• Exercise prompt: Retype all of the data below line for line, leaving out the pictures.

• Entries supplied:
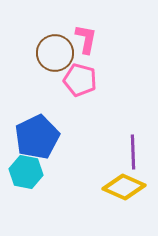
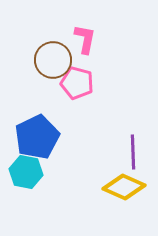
pink L-shape: moved 1 px left
brown circle: moved 2 px left, 7 px down
pink pentagon: moved 3 px left, 3 px down
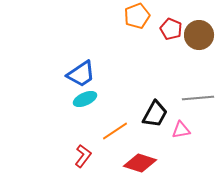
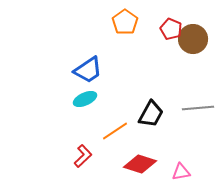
orange pentagon: moved 12 px left, 6 px down; rotated 15 degrees counterclockwise
brown circle: moved 6 px left, 4 px down
blue trapezoid: moved 7 px right, 4 px up
gray line: moved 10 px down
black trapezoid: moved 4 px left
pink triangle: moved 42 px down
red L-shape: rotated 10 degrees clockwise
red diamond: moved 1 px down
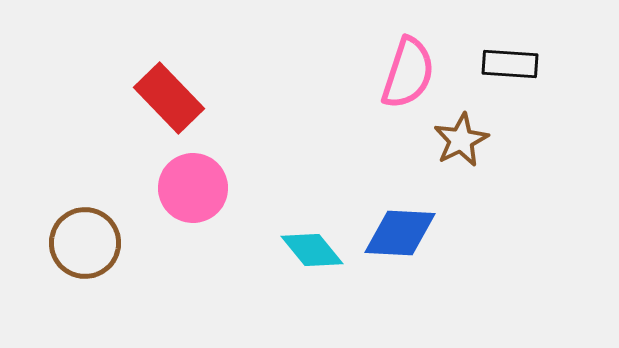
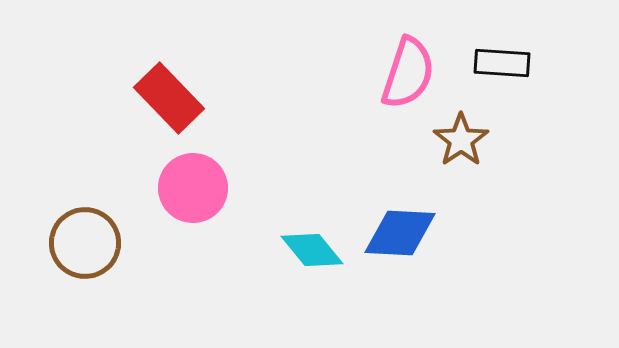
black rectangle: moved 8 px left, 1 px up
brown star: rotated 8 degrees counterclockwise
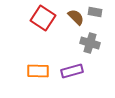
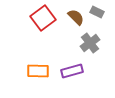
gray rectangle: moved 2 px right; rotated 16 degrees clockwise
red square: rotated 20 degrees clockwise
gray cross: rotated 36 degrees clockwise
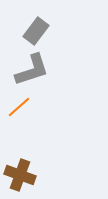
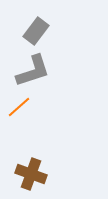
gray L-shape: moved 1 px right, 1 px down
brown cross: moved 11 px right, 1 px up
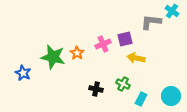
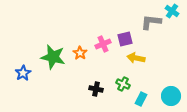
orange star: moved 3 px right
blue star: rotated 14 degrees clockwise
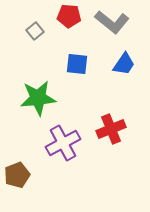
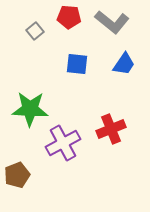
red pentagon: moved 1 px down
green star: moved 8 px left, 11 px down; rotated 9 degrees clockwise
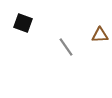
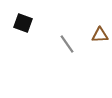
gray line: moved 1 px right, 3 px up
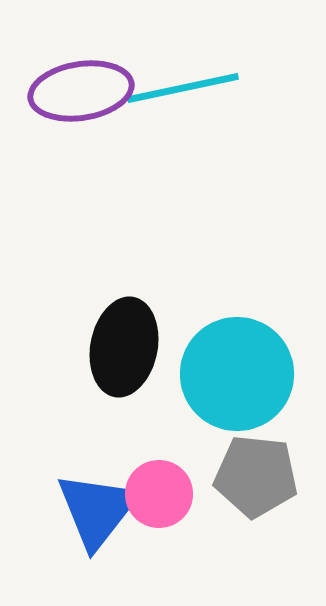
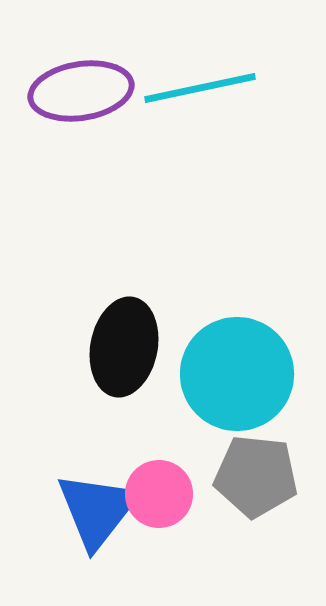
cyan line: moved 17 px right
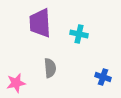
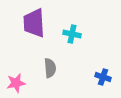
purple trapezoid: moved 6 px left
cyan cross: moved 7 px left
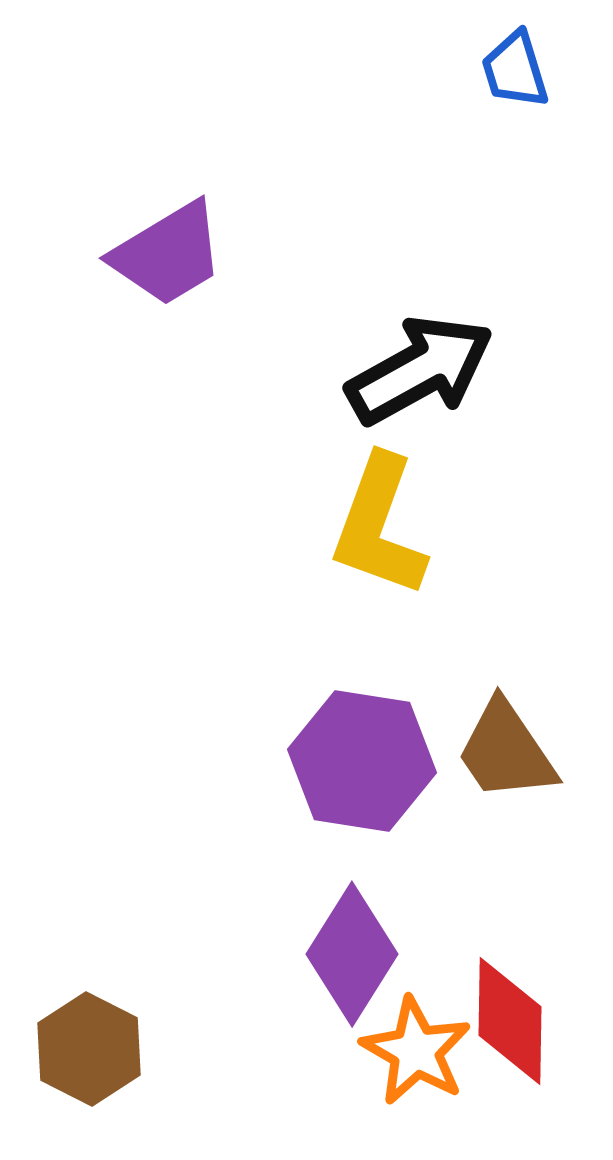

• Finished exercise:
pink L-shape: moved 1 px left
brown circle: moved 2 px left, 7 px down
pink pentagon: moved 3 px left, 3 px down
orange pentagon: moved 12 px left, 6 px down; rotated 15 degrees counterclockwise
brown circle: moved 6 px left, 4 px down
blue trapezoid: moved 7 px right, 4 px up
gray line: moved 10 px down
black trapezoid: moved 4 px left
pink triangle: moved 42 px down
red L-shape: rotated 10 degrees clockwise
red diamond: moved 1 px down
black rectangle: moved 8 px left, 1 px up
brown star: rotated 8 degrees counterclockwise
gray rectangle: moved 2 px right; rotated 16 degrees clockwise
red square: rotated 20 degrees clockwise
gray cross: rotated 36 degrees clockwise
gray L-shape: moved 1 px right, 1 px down
brown cross: moved 11 px right, 1 px up
orange star: moved 3 px right
blue star: rotated 14 degrees clockwise
red pentagon: moved 1 px down
green star: moved 8 px left, 11 px down; rotated 9 degrees clockwise
gray line: moved 1 px right, 3 px up
cyan line: moved 17 px right
purple trapezoid: moved 6 px left
cyan cross: moved 7 px left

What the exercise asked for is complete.